The task:
Print each record exactly as it appears, but drop the images.

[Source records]
····················
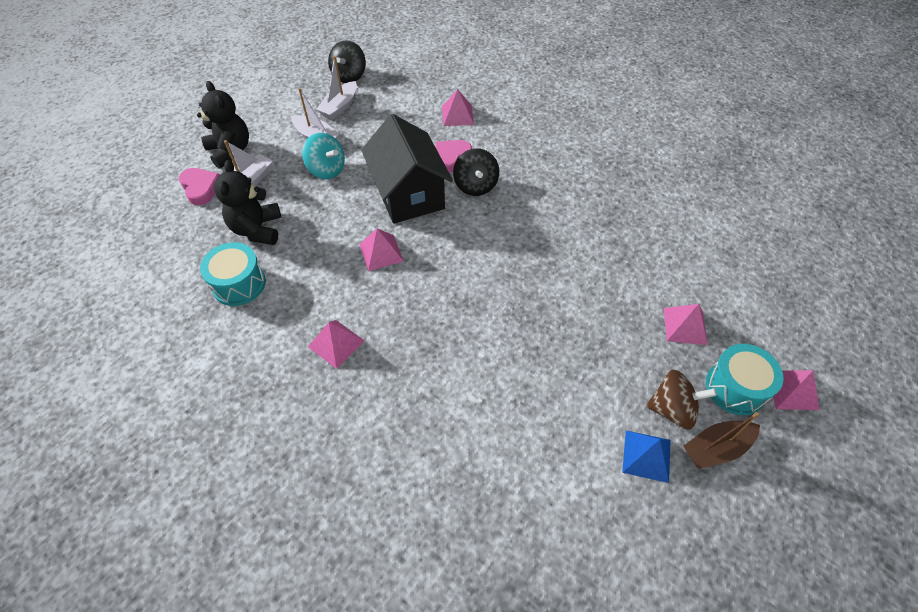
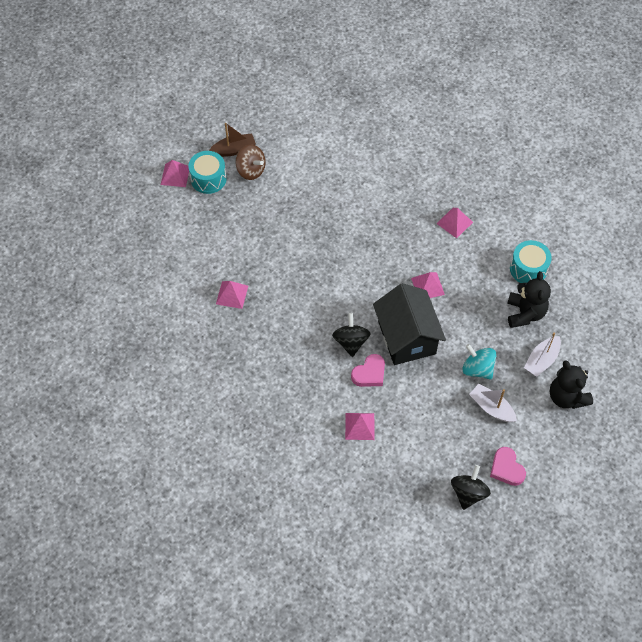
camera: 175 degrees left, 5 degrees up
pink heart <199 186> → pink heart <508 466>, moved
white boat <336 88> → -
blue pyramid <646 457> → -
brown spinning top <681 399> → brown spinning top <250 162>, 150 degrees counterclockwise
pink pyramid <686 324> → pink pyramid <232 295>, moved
····················
The completed task:
camera: 175 degrees left, 5 degrees up
pink heart <199 186> → pink heart <508 466>, moved
white boat <336 88> → -
blue pyramid <646 457> → -
brown spinning top <681 399> → brown spinning top <250 162>, 150 degrees counterclockwise
pink pyramid <686 324> → pink pyramid <232 295>, moved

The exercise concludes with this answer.